• [Brief]: In the records below, work out how many lines hold the word "size". Report the number alone.

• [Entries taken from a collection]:
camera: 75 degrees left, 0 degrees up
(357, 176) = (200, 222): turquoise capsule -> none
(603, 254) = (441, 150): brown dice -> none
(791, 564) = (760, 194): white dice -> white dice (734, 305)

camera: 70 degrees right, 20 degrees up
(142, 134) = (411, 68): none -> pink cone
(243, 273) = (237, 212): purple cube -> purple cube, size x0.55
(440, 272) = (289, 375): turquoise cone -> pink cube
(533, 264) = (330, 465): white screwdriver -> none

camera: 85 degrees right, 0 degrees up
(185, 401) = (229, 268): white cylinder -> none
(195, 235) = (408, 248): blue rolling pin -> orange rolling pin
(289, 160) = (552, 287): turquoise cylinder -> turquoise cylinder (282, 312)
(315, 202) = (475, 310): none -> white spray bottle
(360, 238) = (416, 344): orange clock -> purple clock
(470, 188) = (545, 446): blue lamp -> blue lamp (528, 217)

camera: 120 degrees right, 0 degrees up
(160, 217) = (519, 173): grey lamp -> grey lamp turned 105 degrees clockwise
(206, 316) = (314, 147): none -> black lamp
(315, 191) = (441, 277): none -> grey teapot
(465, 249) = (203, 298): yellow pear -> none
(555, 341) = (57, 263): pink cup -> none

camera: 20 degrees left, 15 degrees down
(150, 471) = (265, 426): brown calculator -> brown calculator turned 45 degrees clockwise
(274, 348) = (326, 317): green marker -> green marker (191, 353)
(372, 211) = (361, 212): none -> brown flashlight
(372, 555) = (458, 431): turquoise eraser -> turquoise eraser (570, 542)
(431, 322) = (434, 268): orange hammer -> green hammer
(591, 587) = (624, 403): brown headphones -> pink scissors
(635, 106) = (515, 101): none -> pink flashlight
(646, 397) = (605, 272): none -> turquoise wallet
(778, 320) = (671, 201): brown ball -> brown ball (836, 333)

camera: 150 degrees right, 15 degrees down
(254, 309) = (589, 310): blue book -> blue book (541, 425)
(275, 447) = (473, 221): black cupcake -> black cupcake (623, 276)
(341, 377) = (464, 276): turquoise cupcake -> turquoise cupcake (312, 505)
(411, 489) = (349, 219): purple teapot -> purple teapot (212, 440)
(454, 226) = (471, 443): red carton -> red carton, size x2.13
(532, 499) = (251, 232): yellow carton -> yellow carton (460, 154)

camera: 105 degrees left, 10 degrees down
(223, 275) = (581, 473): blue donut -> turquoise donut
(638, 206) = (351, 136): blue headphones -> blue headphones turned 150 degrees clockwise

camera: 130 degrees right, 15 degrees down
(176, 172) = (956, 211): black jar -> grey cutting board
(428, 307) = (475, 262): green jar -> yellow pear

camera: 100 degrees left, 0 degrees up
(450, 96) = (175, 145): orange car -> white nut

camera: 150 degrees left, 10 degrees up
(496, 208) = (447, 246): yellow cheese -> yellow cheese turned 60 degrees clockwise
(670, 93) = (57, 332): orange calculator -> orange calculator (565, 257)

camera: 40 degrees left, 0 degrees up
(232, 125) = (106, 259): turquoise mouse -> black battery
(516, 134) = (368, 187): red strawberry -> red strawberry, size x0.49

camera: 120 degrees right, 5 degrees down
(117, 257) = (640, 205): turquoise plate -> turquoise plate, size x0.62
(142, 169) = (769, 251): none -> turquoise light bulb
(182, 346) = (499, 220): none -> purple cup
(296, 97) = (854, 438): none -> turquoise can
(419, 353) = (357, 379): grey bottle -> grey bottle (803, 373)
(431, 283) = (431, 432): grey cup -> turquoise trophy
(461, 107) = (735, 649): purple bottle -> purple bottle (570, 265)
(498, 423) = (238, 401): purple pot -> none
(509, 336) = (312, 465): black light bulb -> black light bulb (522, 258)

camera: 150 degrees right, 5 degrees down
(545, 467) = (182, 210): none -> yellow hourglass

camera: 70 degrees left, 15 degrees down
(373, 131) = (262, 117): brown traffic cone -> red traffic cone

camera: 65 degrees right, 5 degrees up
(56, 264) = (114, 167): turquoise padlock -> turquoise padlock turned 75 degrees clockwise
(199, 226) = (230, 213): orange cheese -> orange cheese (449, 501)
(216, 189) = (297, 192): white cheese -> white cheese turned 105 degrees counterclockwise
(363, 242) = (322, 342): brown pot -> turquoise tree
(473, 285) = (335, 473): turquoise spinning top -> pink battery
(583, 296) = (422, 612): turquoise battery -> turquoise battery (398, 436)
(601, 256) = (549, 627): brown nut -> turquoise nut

• [Solved exercise]: 4